Supplied information START
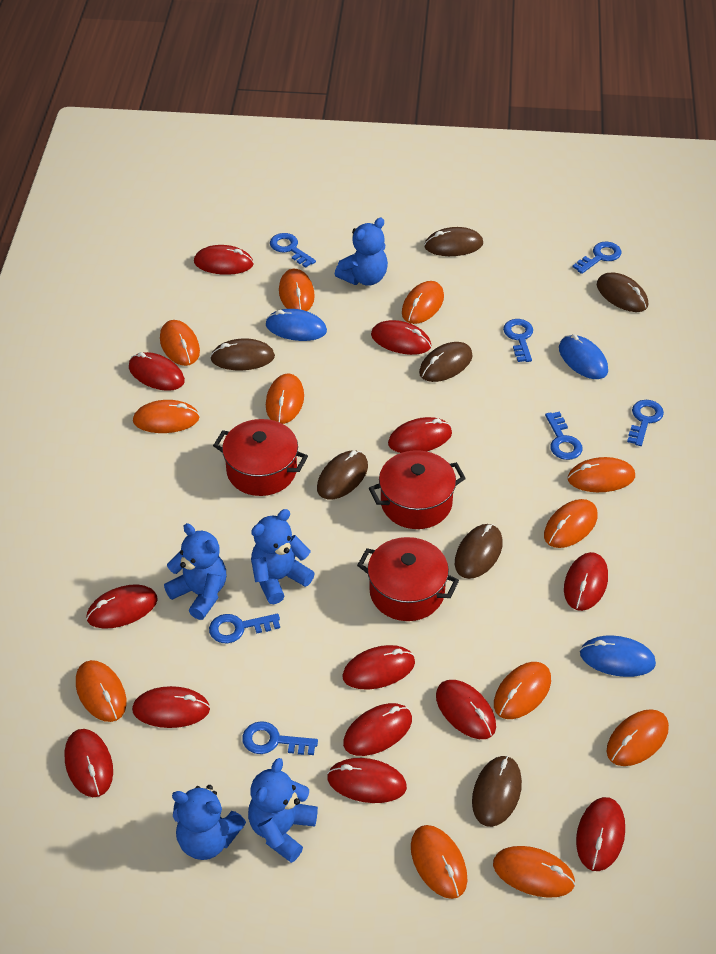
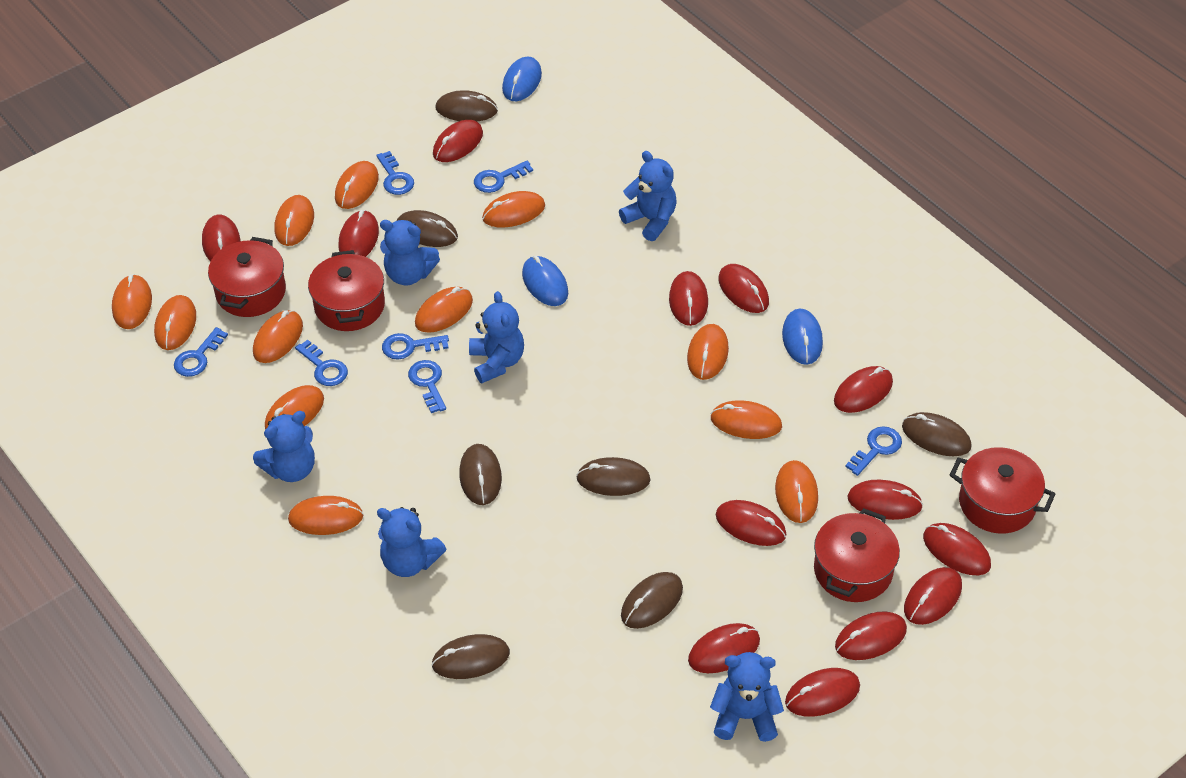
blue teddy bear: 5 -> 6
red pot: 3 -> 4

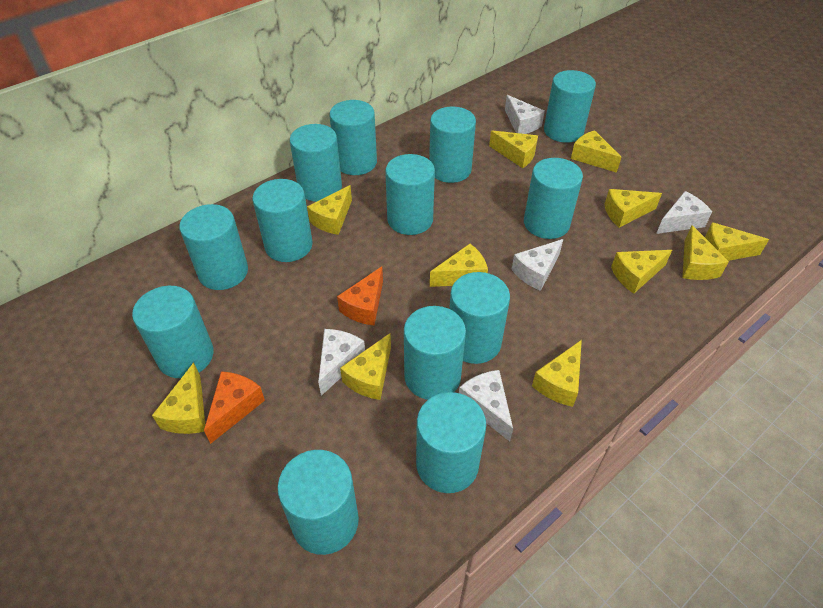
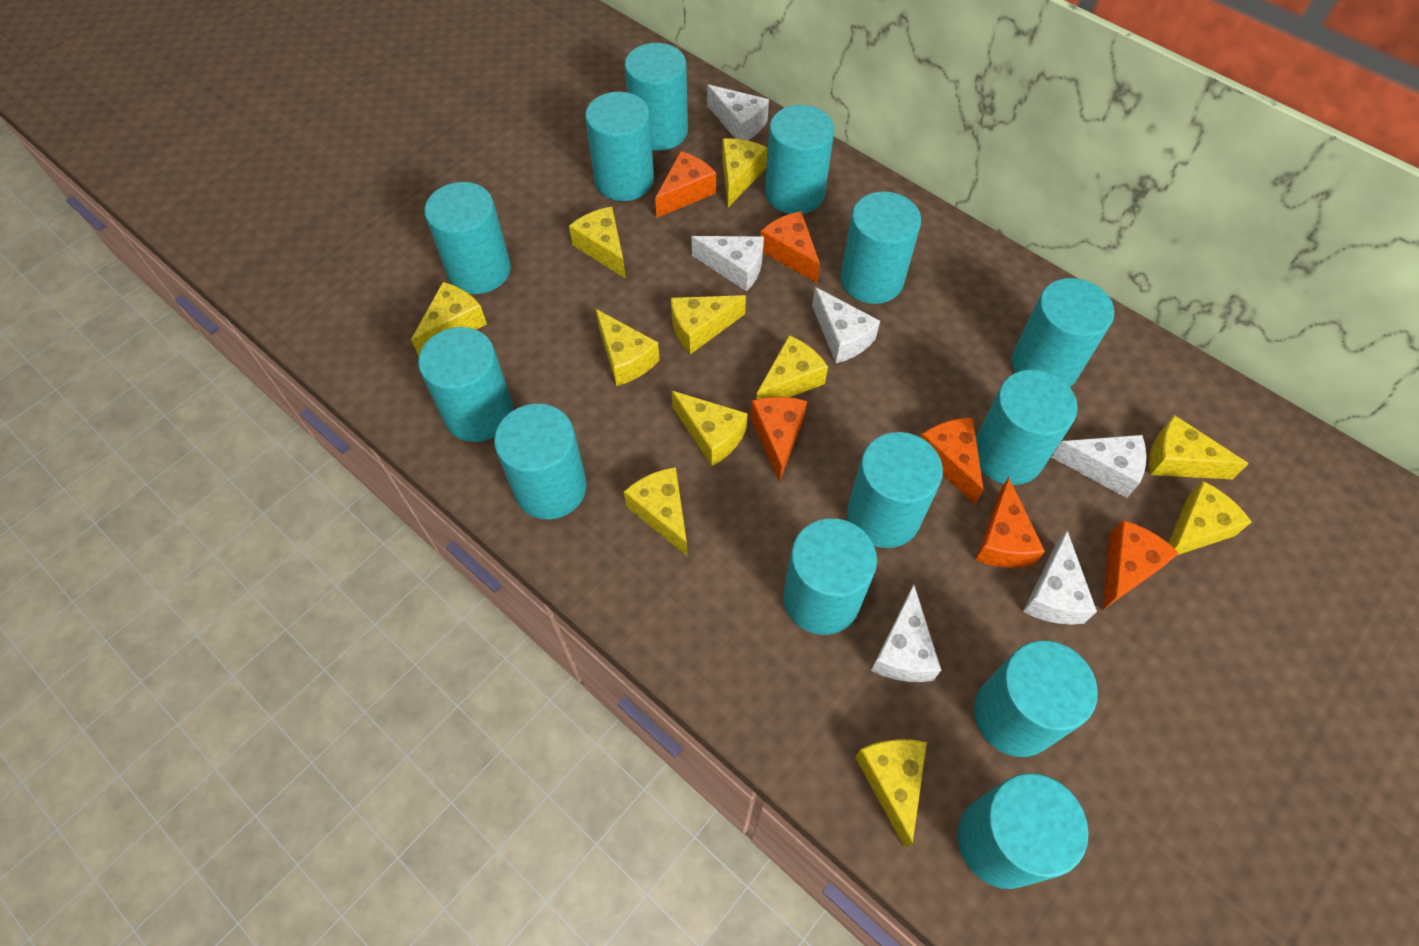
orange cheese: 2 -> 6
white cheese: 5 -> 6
Supplied information END
Goal of the exercise: All the material above should be written out exactly, with images omitted.

Response to the exercise:
blue teddy bear: 5 -> 6
red pot: 3 -> 4

orange cheese: 2 -> 6
white cheese: 5 -> 6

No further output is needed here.